Stored records
• • • •

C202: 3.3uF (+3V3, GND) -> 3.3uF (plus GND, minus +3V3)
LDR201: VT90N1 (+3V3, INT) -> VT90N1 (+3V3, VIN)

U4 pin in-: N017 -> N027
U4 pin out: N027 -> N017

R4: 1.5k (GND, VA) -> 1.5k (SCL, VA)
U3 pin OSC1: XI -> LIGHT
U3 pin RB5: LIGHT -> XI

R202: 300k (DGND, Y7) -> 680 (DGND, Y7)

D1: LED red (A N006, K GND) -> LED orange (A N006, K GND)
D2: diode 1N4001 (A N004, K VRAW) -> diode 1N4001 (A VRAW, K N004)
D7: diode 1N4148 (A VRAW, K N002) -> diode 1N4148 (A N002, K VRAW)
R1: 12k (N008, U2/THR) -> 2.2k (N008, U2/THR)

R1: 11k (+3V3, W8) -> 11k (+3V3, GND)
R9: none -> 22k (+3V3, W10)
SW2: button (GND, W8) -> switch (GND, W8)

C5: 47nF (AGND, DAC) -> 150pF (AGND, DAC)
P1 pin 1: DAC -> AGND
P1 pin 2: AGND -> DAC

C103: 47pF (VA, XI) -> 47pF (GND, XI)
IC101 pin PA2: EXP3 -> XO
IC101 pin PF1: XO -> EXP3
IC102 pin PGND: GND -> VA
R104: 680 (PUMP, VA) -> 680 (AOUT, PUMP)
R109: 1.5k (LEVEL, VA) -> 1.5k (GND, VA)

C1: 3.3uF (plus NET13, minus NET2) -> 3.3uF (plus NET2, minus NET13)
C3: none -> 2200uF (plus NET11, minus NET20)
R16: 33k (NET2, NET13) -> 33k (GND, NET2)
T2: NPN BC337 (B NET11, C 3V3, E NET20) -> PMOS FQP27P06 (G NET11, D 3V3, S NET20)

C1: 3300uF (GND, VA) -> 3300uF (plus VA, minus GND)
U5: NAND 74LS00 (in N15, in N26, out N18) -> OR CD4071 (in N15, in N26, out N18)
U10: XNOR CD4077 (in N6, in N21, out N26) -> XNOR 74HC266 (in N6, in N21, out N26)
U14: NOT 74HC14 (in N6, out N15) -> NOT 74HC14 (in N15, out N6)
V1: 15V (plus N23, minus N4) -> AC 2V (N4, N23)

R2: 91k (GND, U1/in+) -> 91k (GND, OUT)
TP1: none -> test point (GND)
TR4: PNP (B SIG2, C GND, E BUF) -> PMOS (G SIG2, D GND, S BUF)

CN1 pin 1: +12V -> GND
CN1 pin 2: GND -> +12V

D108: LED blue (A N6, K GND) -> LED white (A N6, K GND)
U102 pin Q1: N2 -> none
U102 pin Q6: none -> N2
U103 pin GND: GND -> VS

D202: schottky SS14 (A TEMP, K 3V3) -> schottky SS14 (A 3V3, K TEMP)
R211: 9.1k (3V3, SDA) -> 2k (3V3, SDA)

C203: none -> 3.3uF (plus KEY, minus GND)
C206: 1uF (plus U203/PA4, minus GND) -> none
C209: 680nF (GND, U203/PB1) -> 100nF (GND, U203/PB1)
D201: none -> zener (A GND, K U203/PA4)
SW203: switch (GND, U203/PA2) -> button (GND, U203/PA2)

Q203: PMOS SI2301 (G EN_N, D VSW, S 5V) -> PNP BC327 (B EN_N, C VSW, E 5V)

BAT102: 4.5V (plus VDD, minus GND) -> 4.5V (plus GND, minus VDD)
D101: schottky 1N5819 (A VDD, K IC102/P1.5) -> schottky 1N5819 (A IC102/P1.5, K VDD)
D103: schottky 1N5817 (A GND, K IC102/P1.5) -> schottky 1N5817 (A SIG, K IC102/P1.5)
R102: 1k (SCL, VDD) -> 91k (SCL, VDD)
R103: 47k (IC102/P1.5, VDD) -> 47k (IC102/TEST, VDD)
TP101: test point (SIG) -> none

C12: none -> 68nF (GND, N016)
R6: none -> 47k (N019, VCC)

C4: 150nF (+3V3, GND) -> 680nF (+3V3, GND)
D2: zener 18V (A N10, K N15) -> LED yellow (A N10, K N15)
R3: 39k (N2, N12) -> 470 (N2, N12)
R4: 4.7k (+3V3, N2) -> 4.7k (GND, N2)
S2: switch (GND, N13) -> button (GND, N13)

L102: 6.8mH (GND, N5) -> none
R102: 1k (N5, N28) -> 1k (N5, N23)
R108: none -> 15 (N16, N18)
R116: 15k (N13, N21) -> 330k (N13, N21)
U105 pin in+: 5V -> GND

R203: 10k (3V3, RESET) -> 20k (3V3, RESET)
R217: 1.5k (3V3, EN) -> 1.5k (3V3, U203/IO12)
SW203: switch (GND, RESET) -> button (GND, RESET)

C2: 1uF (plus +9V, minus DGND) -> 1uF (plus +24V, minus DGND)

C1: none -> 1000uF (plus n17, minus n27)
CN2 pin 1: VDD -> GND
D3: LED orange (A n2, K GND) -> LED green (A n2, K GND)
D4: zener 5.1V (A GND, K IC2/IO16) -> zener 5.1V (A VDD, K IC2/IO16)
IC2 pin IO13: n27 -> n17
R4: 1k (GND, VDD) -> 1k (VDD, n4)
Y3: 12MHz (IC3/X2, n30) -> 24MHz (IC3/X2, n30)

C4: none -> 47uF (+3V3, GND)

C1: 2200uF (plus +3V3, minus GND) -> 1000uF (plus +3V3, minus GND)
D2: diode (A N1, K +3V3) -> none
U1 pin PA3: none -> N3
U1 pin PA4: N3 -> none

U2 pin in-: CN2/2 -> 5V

• • • •

WORK TASK
Reproduce the entries above in full by retyping them exactly.

TASK RESULT
C202: 3.3uF (+3V3, GND) -> 3.3uF (plus GND, minus +3V3)
LDR201: VT90N1 (+3V3, INT) -> VT90N1 (+3V3, VIN)

U4 pin in-: N017 -> N027
U4 pin out: N027 -> N017

R4: 1.5k (GND, VA) -> 1.5k (SCL, VA)
U3 pin OSC1: XI -> LIGHT
U3 pin RB5: LIGHT -> XI

R202: 300k (DGND, Y7) -> 680 (DGND, Y7)

D1: LED red (A N006, K GND) -> LED orange (A N006, K GND)
D2: diode 1N4001 (A N004, K VRAW) -> diode 1N4001 (A VRAW, K N004)
D7: diode 1N4148 (A VRAW, K N002) -> diode 1N4148 (A N002, K VRAW)
R1: 12k (N008, U2/THR) -> 2.2k (N008, U2/THR)

R1: 11k (+3V3, W8) -> 11k (+3V3, GND)
R9: none -> 22k (+3V3, W10)
SW2: button (GND, W8) -> switch (GND, W8)

C5: 47nF (AGND, DAC) -> 150pF (AGND, DAC)
P1 pin 1: DAC -> AGND
P1 pin 2: AGND -> DAC

C103: 47pF (VA, XI) -> 47pF (GND, XI)
IC101 pin PA2: EXP3 -> XO
IC101 pin PF1: XO -> EXP3
IC102 pin PGND: GND -> VA
R104: 680 (PUMP, VA) -> 680 (AOUT, PUMP)
R109: 1.5k (LEVEL, VA) -> 1.5k (GND, VA)

C1: 3.3uF (plus NET13, minus NET2) -> 3.3uF (plus NET2, minus NET13)
C3: none -> 2200uF (plus NET11, minus NET20)
R16: 33k (NET2, NET13) -> 33k (GND, NET2)
T2: NPN BC337 (B NET11, C 3V3, E NET20) -> PMOS FQP27P06 (G NET11, D 3V3, S NET20)

C1: 3300uF (GND, VA) -> 3300uF (plus VA, minus GND)
U5: NAND 74LS00 (in N15, in N26, out N18) -> OR CD4071 (in N15, in N26, out N18)
U10: XNOR CD4077 (in N6, in N21, out N26) -> XNOR 74HC266 (in N6, in N21, out N26)
U14: NOT 74HC14 (in N6, out N15) -> NOT 74HC14 (in N15, out N6)
V1: 15V (plus N23, minus N4) -> AC 2V (N4, N23)

R2: 91k (GND, U1/in+) -> 91k (GND, OUT)
TP1: none -> test point (GND)
TR4: PNP (B SIG2, C GND, E BUF) -> PMOS (G SIG2, D GND, S BUF)

CN1 pin 1: +12V -> GND
CN1 pin 2: GND -> +12V

D108: LED blue (A N6, K GND) -> LED white (A N6, K GND)
U102 pin Q1: N2 -> none
U102 pin Q6: none -> N2
U103 pin GND: GND -> VS

D202: schottky SS14 (A TEMP, K 3V3) -> schottky SS14 (A 3V3, K TEMP)
R211: 9.1k (3V3, SDA) -> 2k (3V3, SDA)

C203: none -> 3.3uF (plus KEY, minus GND)
C206: 1uF (plus U203/PA4, minus GND) -> none
C209: 680nF (GND, U203/PB1) -> 100nF (GND, U203/PB1)
D201: none -> zener (A GND, K U203/PA4)
SW203: switch (GND, U203/PA2) -> button (GND, U203/PA2)

Q203: PMOS SI2301 (G EN_N, D VSW, S 5V) -> PNP BC327 (B EN_N, C VSW, E 5V)

BAT102: 4.5V (plus VDD, minus GND) -> 4.5V (plus GND, minus VDD)
D101: schottky 1N5819 (A VDD, K IC102/P1.5) -> schottky 1N5819 (A IC102/P1.5, K VDD)
D103: schottky 1N5817 (A GND, K IC102/P1.5) -> schottky 1N5817 (A SIG, K IC102/P1.5)
R102: 1k (SCL, VDD) -> 91k (SCL, VDD)
R103: 47k (IC102/P1.5, VDD) -> 47k (IC102/TEST, VDD)
TP101: test point (SIG) -> none

C12: none -> 68nF (GND, N016)
R6: none -> 47k (N019, VCC)

C4: 150nF (+3V3, GND) -> 680nF (+3V3, GND)
D2: zener 18V (A N10, K N15) -> LED yellow (A N10, K N15)
R3: 39k (N2, N12) -> 470 (N2, N12)
R4: 4.7k (+3V3, N2) -> 4.7k (GND, N2)
S2: switch (GND, N13) -> button (GND, N13)

L102: 6.8mH (GND, N5) -> none
R102: 1k (N5, N28) -> 1k (N5, N23)
R108: none -> 15 (N16, N18)
R116: 15k (N13, N21) -> 330k (N13, N21)
U105 pin in+: 5V -> GND

R203: 10k (3V3, RESET) -> 20k (3V3, RESET)
R217: 1.5k (3V3, EN) -> 1.5k (3V3, U203/IO12)
SW203: switch (GND, RESET) -> button (GND, RESET)

C2: 1uF (plus +9V, minus DGND) -> 1uF (plus +24V, minus DGND)

C1: none -> 1000uF (plus n17, minus n27)
CN2 pin 1: VDD -> GND
D3: LED orange (A n2, K GND) -> LED green (A n2, K GND)
D4: zener 5.1V (A GND, K IC2/IO16) -> zener 5.1V (A VDD, K IC2/IO16)
IC2 pin IO13: n27 -> n17
R4: 1k (GND, VDD) -> 1k (VDD, n4)
Y3: 12MHz (IC3/X2, n30) -> 24MHz (IC3/X2, n30)

C4: none -> 47uF (+3V3, GND)

C1: 2200uF (plus +3V3, minus GND) -> 1000uF (plus +3V3, minus GND)
D2: diode (A N1, K +3V3) -> none
U1 pin PA3: none -> N3
U1 pin PA4: N3 -> none

U2 pin in-: CN2/2 -> 5V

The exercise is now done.